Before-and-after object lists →
----
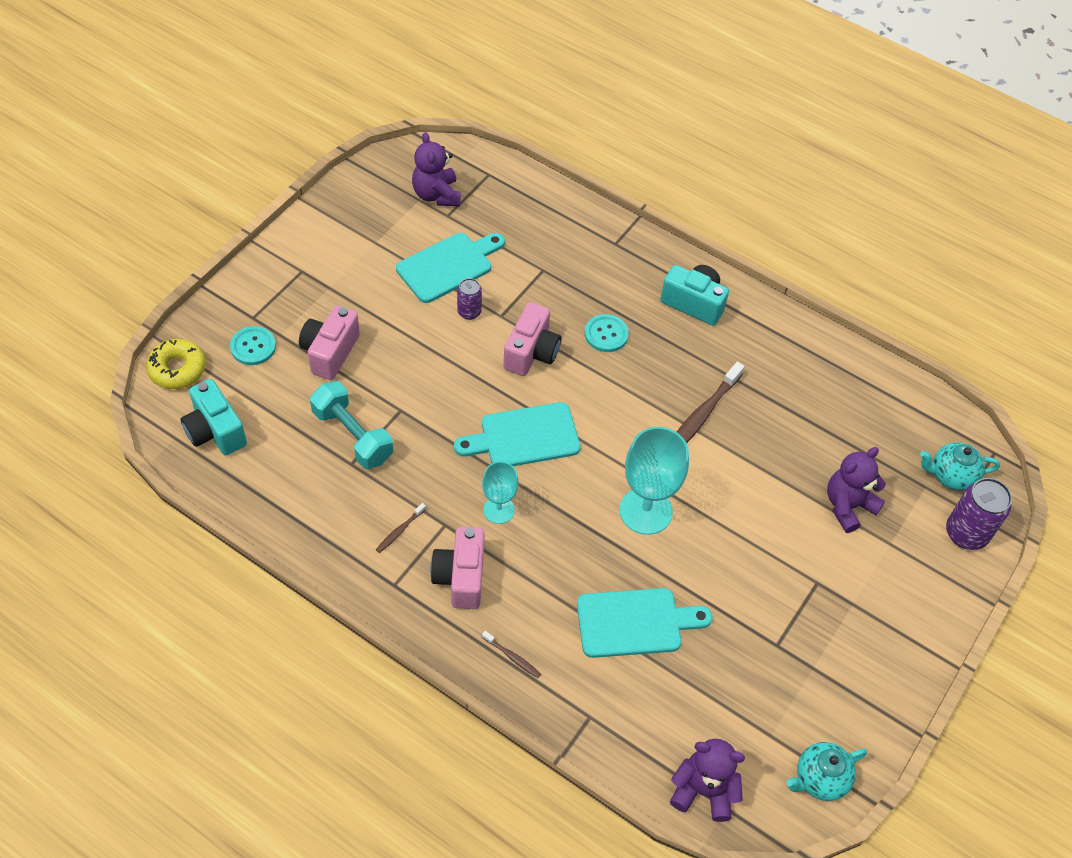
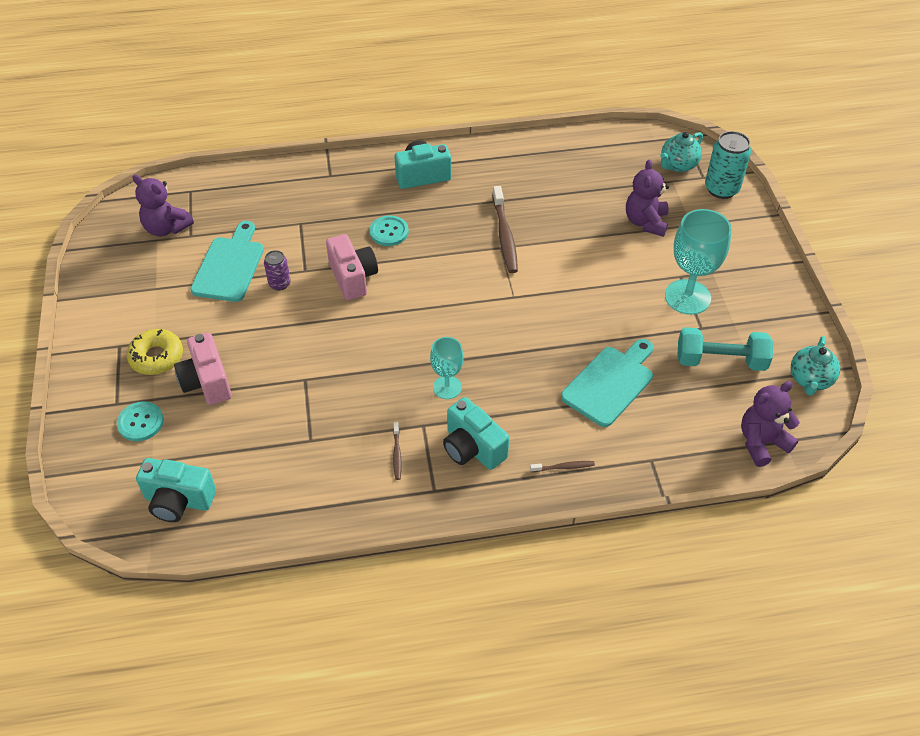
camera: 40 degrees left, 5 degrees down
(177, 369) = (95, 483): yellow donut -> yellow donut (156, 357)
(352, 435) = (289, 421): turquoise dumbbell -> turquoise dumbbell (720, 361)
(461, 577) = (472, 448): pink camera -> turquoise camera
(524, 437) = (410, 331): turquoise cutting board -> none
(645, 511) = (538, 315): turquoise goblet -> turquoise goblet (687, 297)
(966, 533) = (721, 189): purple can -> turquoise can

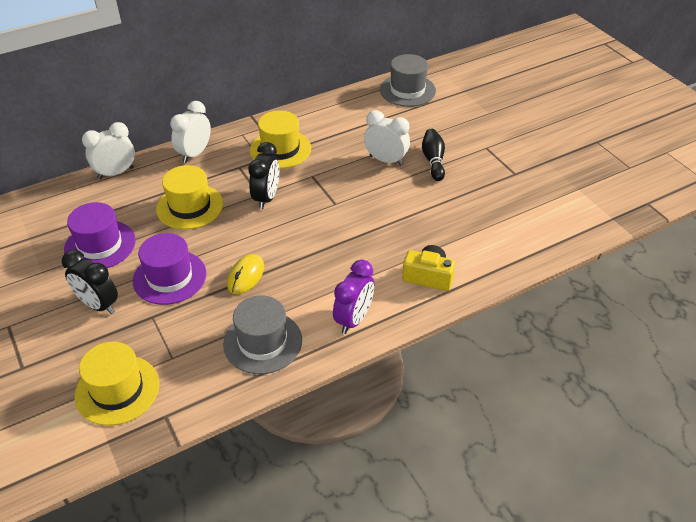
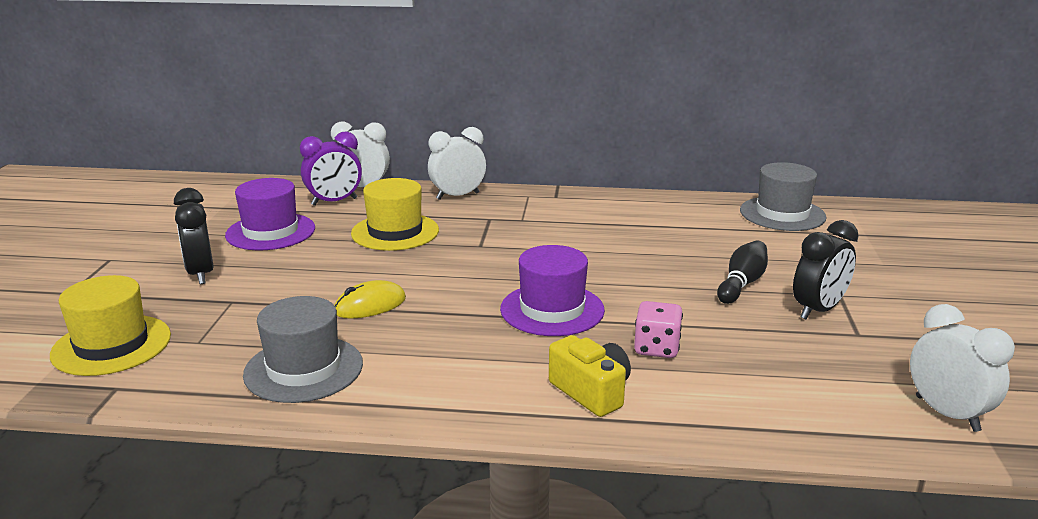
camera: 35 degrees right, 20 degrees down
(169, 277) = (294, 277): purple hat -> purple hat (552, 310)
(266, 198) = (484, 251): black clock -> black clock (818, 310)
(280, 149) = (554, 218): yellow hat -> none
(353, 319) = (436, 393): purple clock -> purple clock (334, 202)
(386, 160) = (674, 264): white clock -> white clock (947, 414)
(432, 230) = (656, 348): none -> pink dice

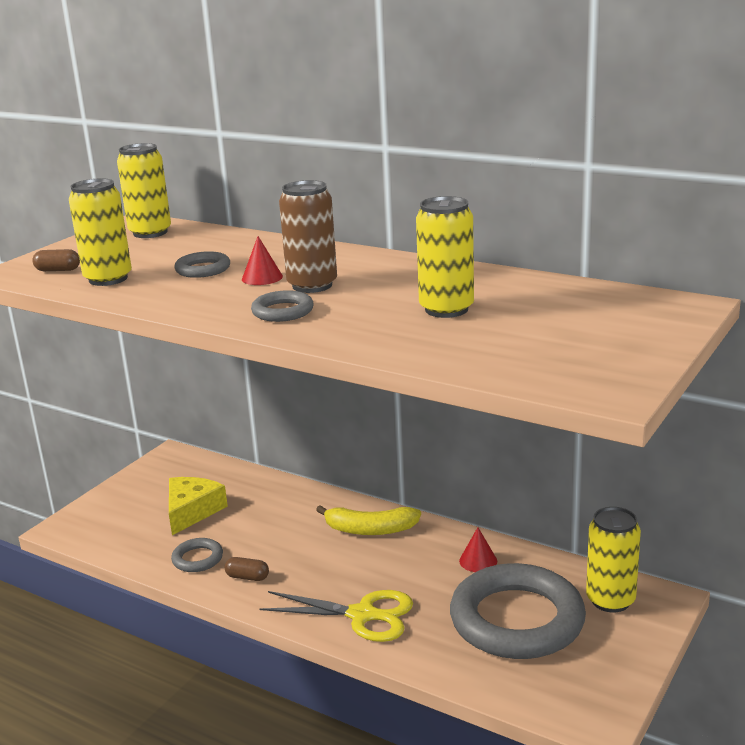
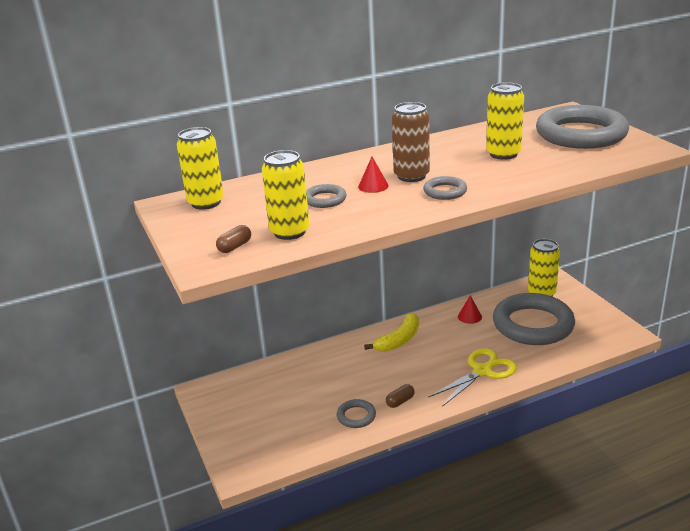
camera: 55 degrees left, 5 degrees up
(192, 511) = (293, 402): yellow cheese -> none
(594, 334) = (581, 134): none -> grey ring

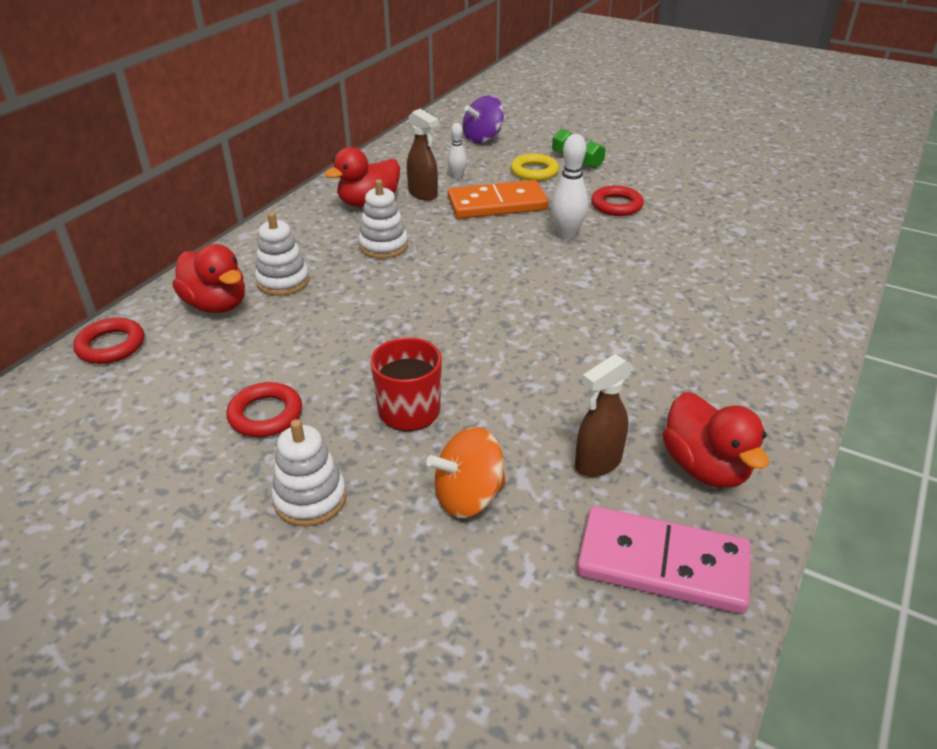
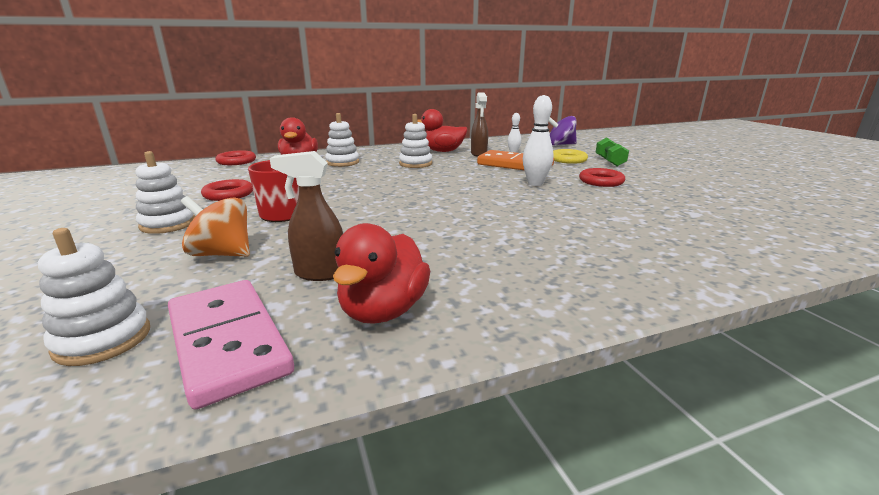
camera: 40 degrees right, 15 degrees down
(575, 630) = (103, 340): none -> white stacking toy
----
What you will do →
Only the records themselves, retyped exactly, belong in the answer; please leave all images behind.

Problem solution →
camera: 40 degrees left, 5 degrees down
(177, 369) = (95, 483): yellow donut -> yellow donut (156, 357)
(352, 435) = (289, 421): turquoise dumbbell -> turquoise dumbbell (720, 361)
(461, 577) = (472, 448): pink camera -> turquoise camera
(524, 437) = (410, 331): turquoise cutting board -> none
(645, 511) = (538, 315): turquoise goblet -> turquoise goblet (687, 297)
(966, 533) = (721, 189): purple can -> turquoise can

camera: 35 degrees right, 20 degrees down
(169, 277) = (294, 277): purple hat -> purple hat (552, 310)
(266, 198) = (484, 251): black clock -> black clock (818, 310)
(280, 149) = (554, 218): yellow hat -> none
(353, 319) = (436, 393): purple clock -> purple clock (334, 202)
(386, 160) = (674, 264): white clock -> white clock (947, 414)
(432, 230) = (656, 348): none -> pink dice

camera: 55 degrees left, 5 degrees up
(192, 511) = (293, 402): yellow cheese -> none
(594, 334) = (581, 134): none -> grey ring

camera: 40 degrees right, 15 degrees down
(575, 630) = (103, 340): none -> white stacking toy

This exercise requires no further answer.